• TASK TO CARRY OUT
Filter the entries and keep only the lines where the string "none" appears.

Items from a dataset:
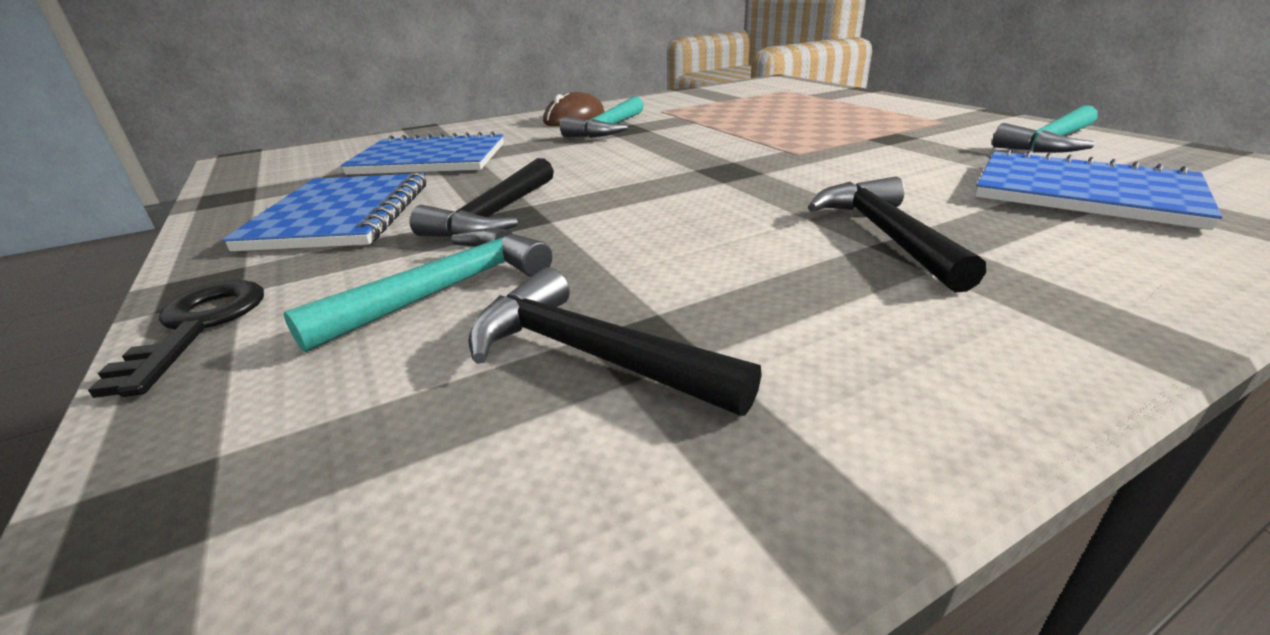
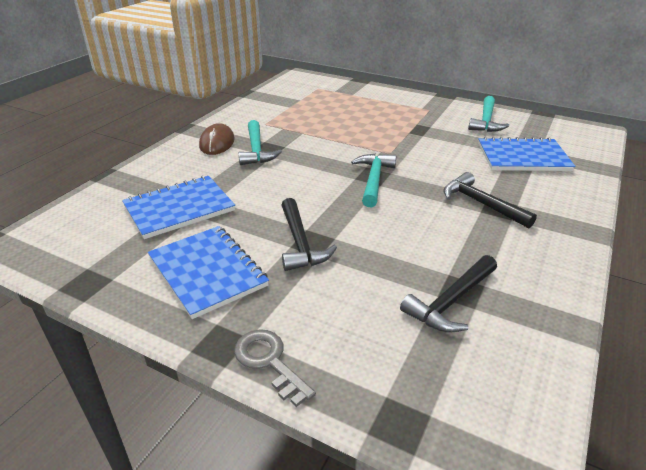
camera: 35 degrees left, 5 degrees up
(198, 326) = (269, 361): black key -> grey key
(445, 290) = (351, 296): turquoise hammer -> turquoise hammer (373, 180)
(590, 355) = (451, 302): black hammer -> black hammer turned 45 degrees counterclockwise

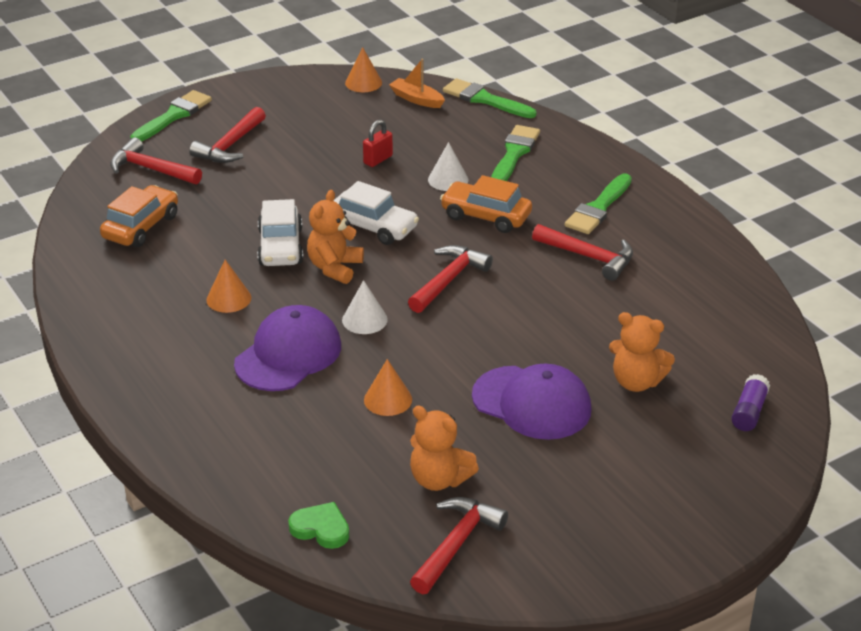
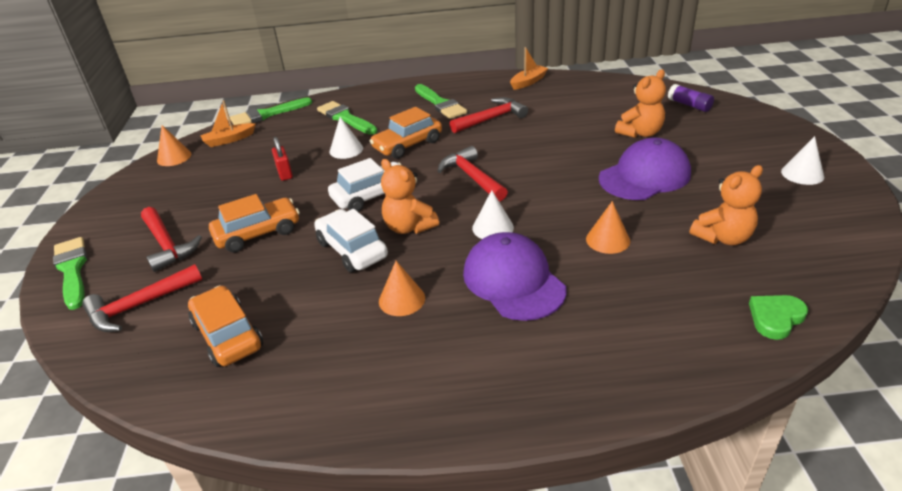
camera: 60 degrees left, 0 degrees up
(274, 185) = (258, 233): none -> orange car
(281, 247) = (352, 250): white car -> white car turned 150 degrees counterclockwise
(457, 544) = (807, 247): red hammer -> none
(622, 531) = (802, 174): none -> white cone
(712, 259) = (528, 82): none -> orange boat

• TASK OUTPUT
(274, 185) = (258, 233): none -> orange car
(457, 544) = (807, 247): red hammer -> none
(622, 531) = (802, 174): none -> white cone
(712, 259) = (528, 82): none -> orange boat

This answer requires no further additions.